**Required action:** Within the entries that follow, report how many lines contain the word "padlock", giving the number by itself.

**Object transformation records:**
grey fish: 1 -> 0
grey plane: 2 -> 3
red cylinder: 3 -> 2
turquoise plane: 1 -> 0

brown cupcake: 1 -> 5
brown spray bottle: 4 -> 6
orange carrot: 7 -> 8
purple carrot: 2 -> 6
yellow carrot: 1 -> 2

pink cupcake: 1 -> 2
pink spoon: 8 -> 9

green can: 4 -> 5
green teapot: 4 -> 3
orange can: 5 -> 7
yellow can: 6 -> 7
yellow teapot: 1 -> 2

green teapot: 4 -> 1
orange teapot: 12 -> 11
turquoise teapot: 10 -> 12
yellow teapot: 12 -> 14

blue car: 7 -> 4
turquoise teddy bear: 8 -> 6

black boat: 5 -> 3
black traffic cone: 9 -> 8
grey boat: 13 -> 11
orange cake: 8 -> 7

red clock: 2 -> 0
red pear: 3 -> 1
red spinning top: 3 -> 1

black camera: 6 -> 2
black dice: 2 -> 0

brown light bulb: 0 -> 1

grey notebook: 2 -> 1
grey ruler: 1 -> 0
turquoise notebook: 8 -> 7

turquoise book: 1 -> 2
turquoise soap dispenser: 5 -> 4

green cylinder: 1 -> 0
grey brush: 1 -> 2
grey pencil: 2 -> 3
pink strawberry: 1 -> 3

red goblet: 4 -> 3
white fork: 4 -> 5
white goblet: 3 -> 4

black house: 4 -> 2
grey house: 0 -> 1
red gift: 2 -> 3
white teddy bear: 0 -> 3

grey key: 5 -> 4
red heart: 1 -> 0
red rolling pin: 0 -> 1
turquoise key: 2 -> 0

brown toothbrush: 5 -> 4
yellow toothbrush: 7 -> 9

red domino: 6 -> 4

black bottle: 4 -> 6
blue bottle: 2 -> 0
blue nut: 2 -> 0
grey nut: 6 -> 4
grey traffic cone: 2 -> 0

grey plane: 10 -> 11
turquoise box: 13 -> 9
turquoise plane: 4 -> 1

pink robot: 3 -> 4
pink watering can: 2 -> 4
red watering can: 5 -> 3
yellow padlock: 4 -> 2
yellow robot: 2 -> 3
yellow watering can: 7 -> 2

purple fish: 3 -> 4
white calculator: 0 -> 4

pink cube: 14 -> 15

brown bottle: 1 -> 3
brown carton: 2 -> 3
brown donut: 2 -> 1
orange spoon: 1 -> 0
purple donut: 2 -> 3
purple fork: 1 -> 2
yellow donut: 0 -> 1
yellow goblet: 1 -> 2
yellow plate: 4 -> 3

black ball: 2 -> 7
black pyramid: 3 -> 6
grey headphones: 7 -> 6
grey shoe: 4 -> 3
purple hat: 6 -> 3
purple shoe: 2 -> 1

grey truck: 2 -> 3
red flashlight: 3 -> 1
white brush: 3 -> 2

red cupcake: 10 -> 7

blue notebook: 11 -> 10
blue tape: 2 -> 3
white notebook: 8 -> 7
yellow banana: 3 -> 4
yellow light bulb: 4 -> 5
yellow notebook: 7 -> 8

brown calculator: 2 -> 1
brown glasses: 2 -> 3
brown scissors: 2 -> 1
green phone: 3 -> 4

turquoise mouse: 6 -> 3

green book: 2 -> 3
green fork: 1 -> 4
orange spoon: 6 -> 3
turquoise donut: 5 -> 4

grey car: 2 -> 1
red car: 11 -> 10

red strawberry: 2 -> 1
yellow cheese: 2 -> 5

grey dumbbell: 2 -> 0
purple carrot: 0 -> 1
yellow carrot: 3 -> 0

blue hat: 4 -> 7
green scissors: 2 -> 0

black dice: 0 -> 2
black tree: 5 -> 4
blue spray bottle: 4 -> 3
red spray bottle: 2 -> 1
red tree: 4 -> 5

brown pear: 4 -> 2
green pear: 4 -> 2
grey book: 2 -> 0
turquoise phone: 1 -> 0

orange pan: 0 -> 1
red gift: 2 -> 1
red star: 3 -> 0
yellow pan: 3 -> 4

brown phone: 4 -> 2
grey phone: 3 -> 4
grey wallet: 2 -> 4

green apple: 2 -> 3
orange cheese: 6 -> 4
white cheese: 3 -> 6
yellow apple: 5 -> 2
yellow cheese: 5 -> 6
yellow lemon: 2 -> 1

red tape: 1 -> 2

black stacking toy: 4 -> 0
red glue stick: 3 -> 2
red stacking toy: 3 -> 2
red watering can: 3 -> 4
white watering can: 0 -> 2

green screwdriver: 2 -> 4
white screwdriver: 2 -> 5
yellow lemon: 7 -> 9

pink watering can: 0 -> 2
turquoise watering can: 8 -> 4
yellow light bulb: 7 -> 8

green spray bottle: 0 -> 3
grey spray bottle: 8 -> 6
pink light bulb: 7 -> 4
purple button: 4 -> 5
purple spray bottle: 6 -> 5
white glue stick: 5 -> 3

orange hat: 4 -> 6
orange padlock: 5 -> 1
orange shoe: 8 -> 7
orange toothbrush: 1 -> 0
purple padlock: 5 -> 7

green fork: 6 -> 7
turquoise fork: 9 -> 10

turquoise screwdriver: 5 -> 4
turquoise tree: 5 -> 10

**Written response:** 3